Information supplied.

····················

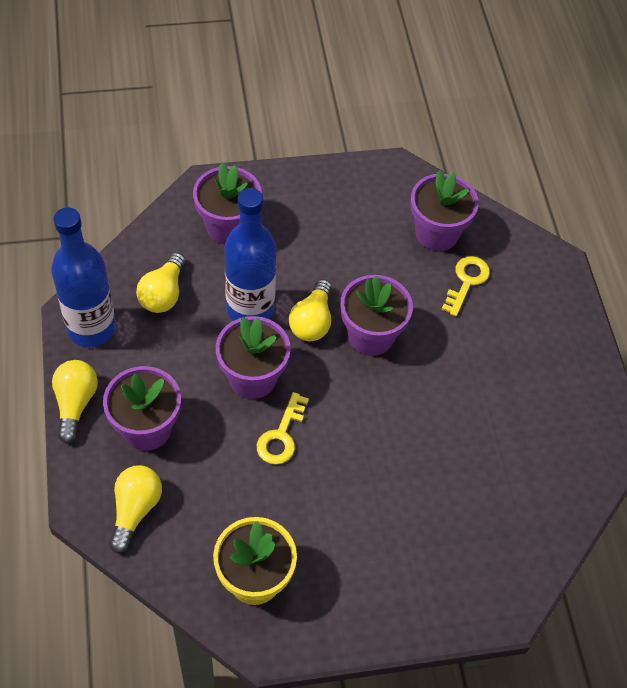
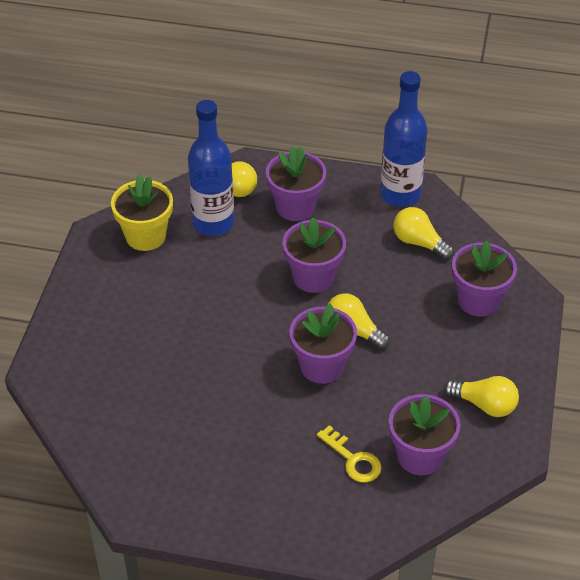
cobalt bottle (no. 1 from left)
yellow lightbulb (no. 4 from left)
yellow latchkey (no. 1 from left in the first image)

····················

Task directions. Spot the lines above that mention "yellow" and copy them.

Answer below.
yellow lightbulb (no. 4 from left)
yellow latchkey (no. 1 from left in the first image)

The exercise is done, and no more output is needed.